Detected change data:

▬▬▬▬▬▬▬▬▬▬

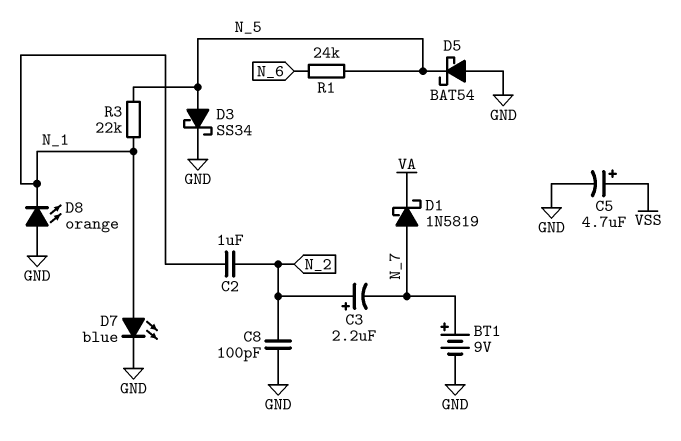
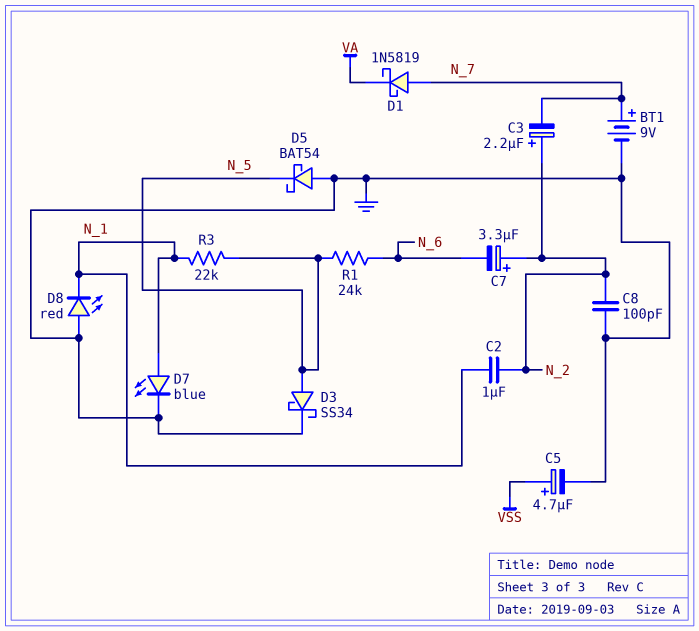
C7: none -> 3.3uF (plus N_2, minus N_6)
D8: LED orange (A GND, K N_1) -> LED red (A GND, K N_1)

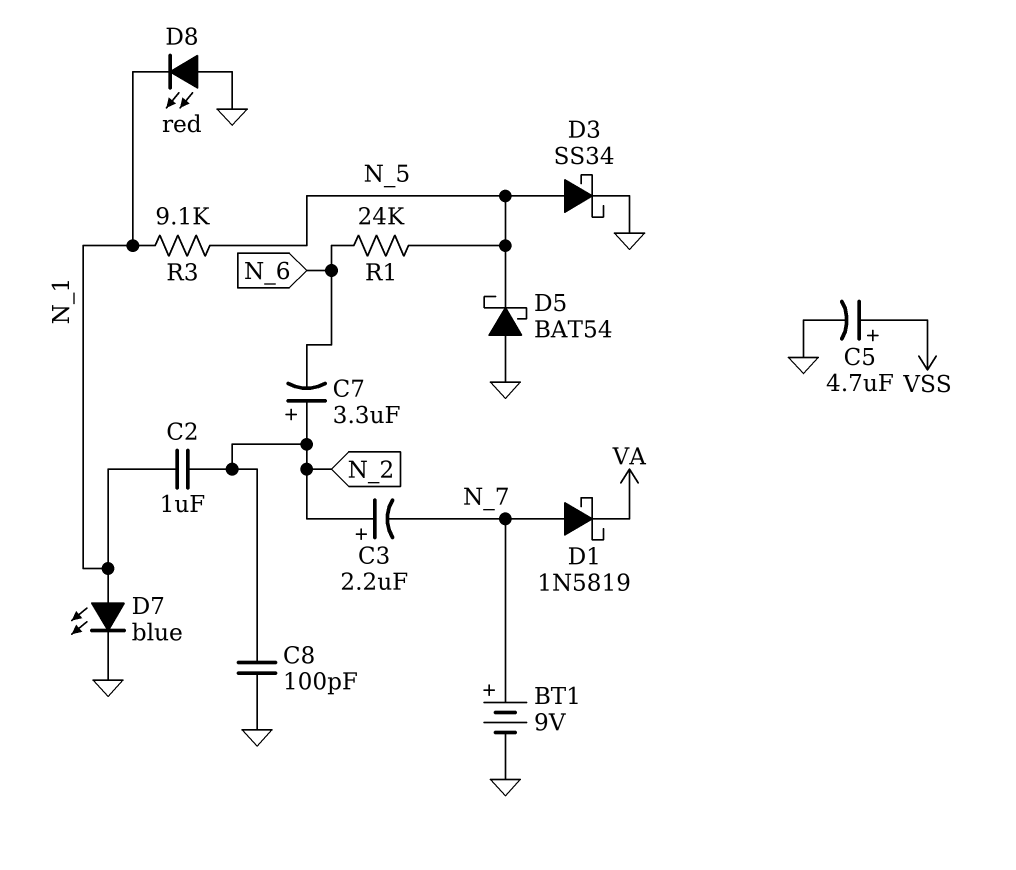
R3: 22k (N_1, N_5) -> 9.1k (N_1, N_5)

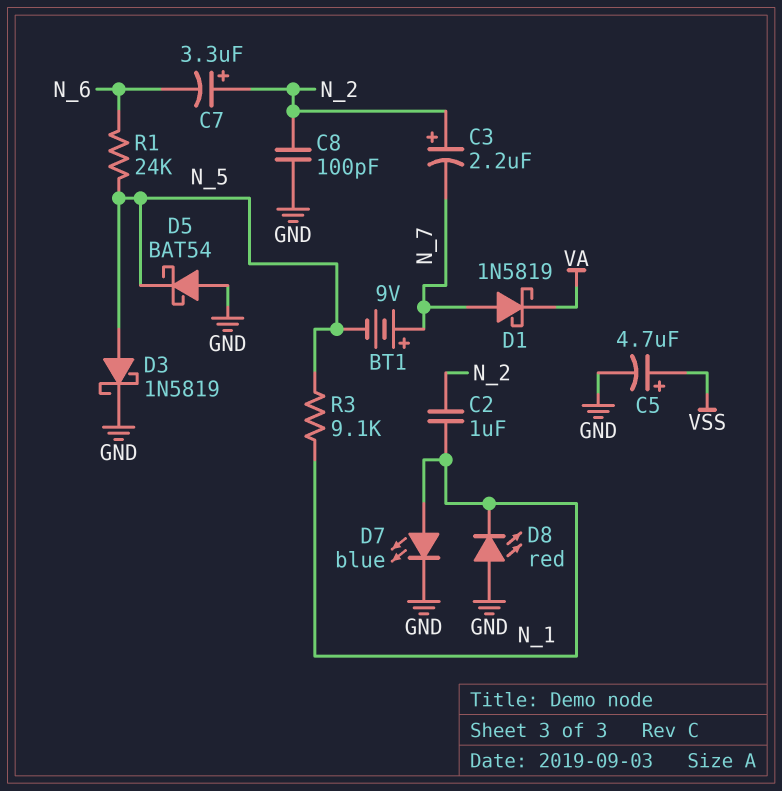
BT1: 9V (plus N_7, minus GND) -> 9V (plus N_7, minus N_5)
D3: schottky SS34 (A N_5, K GND) -> schottky 1N5819 (A N_5, K GND)

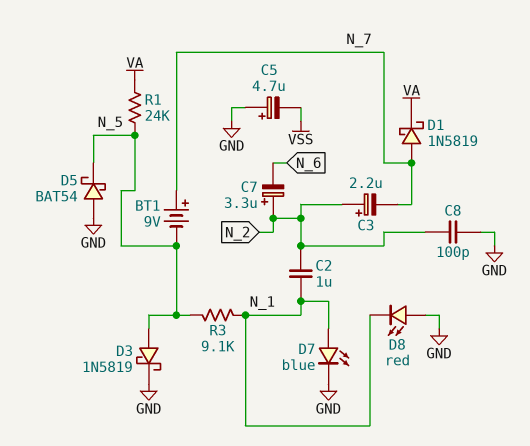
C5: 4.7uF (plus VSS, minus GND) -> 4.7uF (plus GND, minus VSS)
R1: 24k (N_5, N_6) -> 24k (N_5, VA)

▬▬▬▬▬▬▬▬▬▬

## [WORK INSTRUCTIONS]
Give again, word for word, the line containing "R3: 22k (N_1, N_5) -> 9.1k (N_1, N_5)" and every line after it to the end of the records; leave out the pictures.

## [RESPONSE TO THIS TASK]
R3: 22k (N_1, N_5) -> 9.1k (N_1, N_5)

BT1: 9V (plus N_7, minus GND) -> 9V (plus N_7, minus N_5)
D3: schottky SS34 (A N_5, K GND) -> schottky 1N5819 (A N_5, K GND)

C5: 4.7uF (plus VSS, minus GND) -> 4.7uF (plus GND, minus VSS)
R1: 24k (N_5, N_6) -> 24k (N_5, VA)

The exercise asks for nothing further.